- [YOUR GOAL] Which lines of the records below contain the word "yellow"? Report each of them in full.

- [Dataset records]

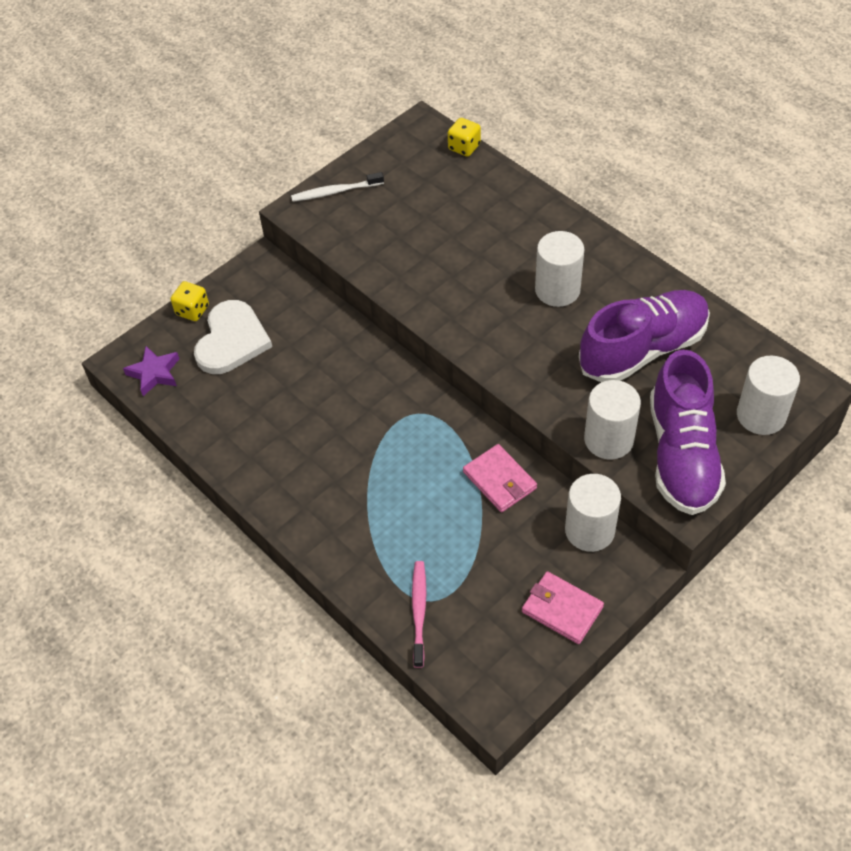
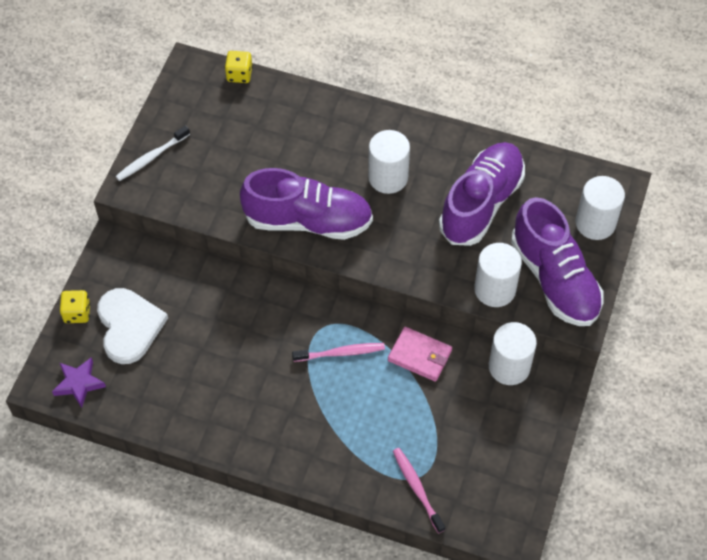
camera: 30 degrees left, 5 degrees up
pink wallet [522,571,604,644] -> none
none -> purple shoe [240,168,373,240]
none -> pink toothbrush [292,343,385,362]

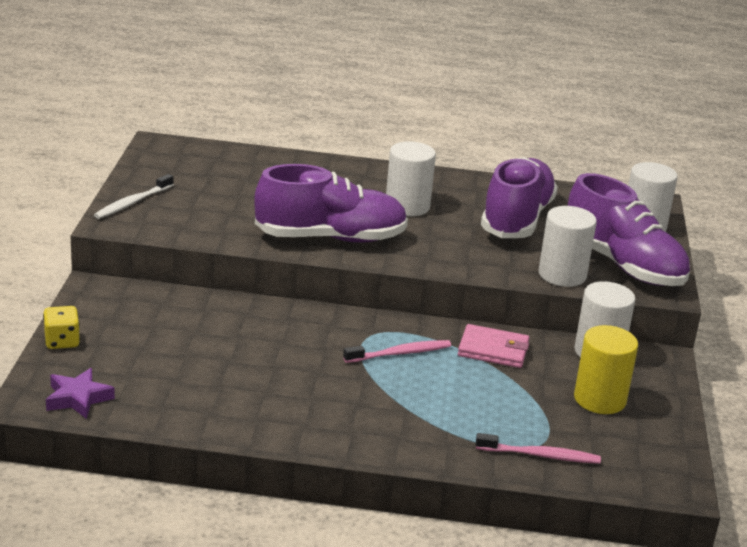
camera: 15 degrees left, 30 degrees down
white heart [97,288,168,364] -> none
yellow dice [225,51,253,83] -> none
pink toothbrush [393,448,445,533] -> pink toothbrush turned 135 degrees clockwise [476,433,601,464]
none -> yellow cylinder [574,325,638,414]

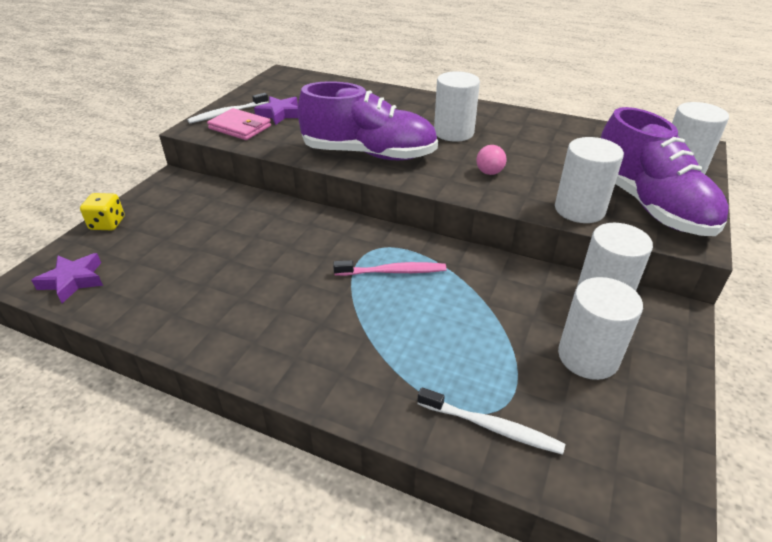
camera: 20 degrees right, 10 degrees up
pink wallet [458,324,529,368] -> pink wallet moved to [207,108,271,140]
pink toothbrush [476,433,601,464] -> white toothbrush [417,387,565,455]
purple shoe [481,157,558,238] -> none
yellow cylinder [574,325,638,414] -> white cylinder [558,277,643,380]
none -> purple star [254,96,298,125]
none -> pink ball [476,145,506,175]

- [ANSWER TO THE PROBLEM]
yellow dice [225,51,253,83] -> none
none -> yellow cylinder [574,325,638,414]
yellow cylinder [574,325,638,414] -> white cylinder [558,277,643,380]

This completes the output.